Source data:

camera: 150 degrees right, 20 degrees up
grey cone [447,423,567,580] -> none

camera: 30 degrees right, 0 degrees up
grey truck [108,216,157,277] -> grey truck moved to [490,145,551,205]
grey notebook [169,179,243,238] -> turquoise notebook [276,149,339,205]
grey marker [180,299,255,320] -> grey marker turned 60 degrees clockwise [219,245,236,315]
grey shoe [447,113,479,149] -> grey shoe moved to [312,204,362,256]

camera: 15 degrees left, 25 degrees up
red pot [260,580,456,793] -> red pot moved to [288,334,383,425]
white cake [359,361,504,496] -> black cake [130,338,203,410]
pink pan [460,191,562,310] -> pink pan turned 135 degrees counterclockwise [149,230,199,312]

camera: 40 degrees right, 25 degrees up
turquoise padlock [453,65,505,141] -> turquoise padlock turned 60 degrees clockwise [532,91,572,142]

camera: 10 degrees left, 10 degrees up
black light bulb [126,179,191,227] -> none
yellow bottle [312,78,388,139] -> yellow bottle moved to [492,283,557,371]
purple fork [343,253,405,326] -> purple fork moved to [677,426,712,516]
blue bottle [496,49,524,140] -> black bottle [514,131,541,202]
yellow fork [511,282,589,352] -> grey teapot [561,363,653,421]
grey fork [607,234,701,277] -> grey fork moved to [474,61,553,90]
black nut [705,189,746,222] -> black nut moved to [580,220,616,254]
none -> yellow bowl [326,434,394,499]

What is expected:
Write out every entry above, word for word.

Solution to this task:
camera: 150 degrees right, 20 degrees up
grey cone [447,423,567,580] -> none

camera: 30 degrees right, 0 degrees up
grey truck [108,216,157,277] -> grey truck moved to [490,145,551,205]
grey notebook [169,179,243,238] -> turquoise notebook [276,149,339,205]
grey marker [180,299,255,320] -> grey marker turned 60 degrees clockwise [219,245,236,315]
grey shoe [447,113,479,149] -> grey shoe moved to [312,204,362,256]

camera: 15 degrees left, 25 degrees up
red pot [260,580,456,793] -> red pot moved to [288,334,383,425]
white cake [359,361,504,496] -> black cake [130,338,203,410]
pink pan [460,191,562,310] -> pink pan turned 135 degrees counterclockwise [149,230,199,312]

camera: 40 degrees right, 25 degrees up
turquoise padlock [453,65,505,141] -> turquoise padlock turned 60 degrees clockwise [532,91,572,142]

camera: 10 degrees left, 10 degrees up
black light bulb [126,179,191,227] -> none
yellow bottle [312,78,388,139] -> yellow bottle moved to [492,283,557,371]
purple fork [343,253,405,326] -> purple fork moved to [677,426,712,516]
blue bottle [496,49,524,140] -> black bottle [514,131,541,202]
yellow fork [511,282,589,352] -> grey teapot [561,363,653,421]
grey fork [607,234,701,277] -> grey fork moved to [474,61,553,90]
black nut [705,189,746,222] -> black nut moved to [580,220,616,254]
none -> yellow bowl [326,434,394,499]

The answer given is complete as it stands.